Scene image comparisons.
————————

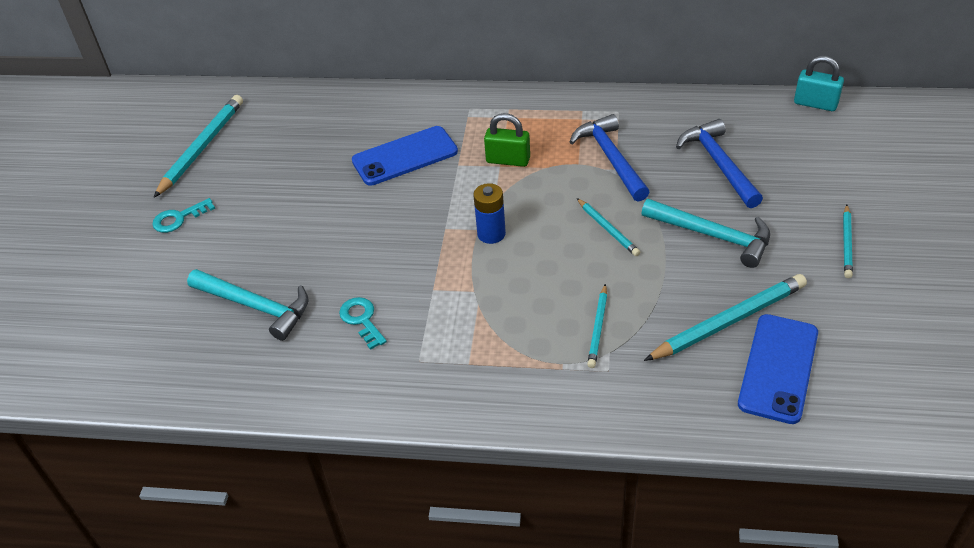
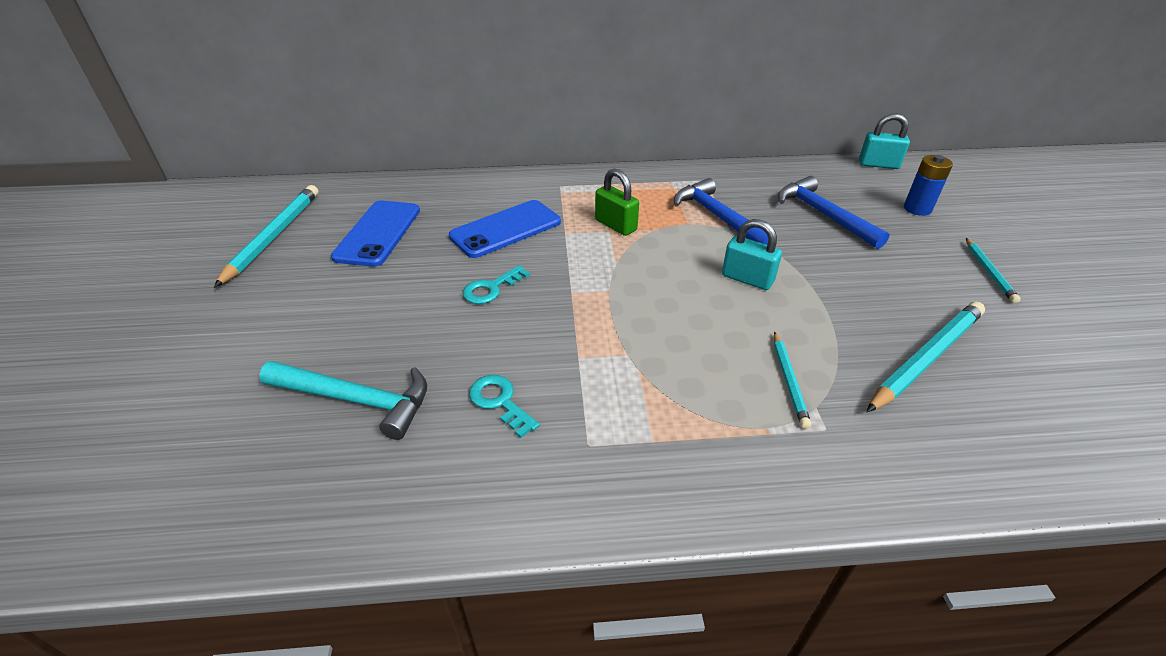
camera: 15 degrees left, 5 degrees down
(179, 218) = (248, 308): turquoise key -> turquoise key (491, 288)
(491, 234) = (624, 293): blue battery -> blue battery (917, 209)
(508, 160) = (615, 225): green padlock -> green padlock turned 45 degrees clockwise
(608, 229) = (747, 279): turquoise pencil -> turquoise padlock
(713, 236) = (856, 276): turquoise hammer -> none
(778, 368) = (1013, 403): blue phone -> blue phone (378, 233)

————————

WHAT IS REQUIRED. For each line in the data above that contains the string "turquoise", extract the line.

TASK SOLUTION.
(179, 218) = (248, 308): turquoise key -> turquoise key (491, 288)
(608, 229) = (747, 279): turquoise pencil -> turquoise padlock
(713, 236) = (856, 276): turquoise hammer -> none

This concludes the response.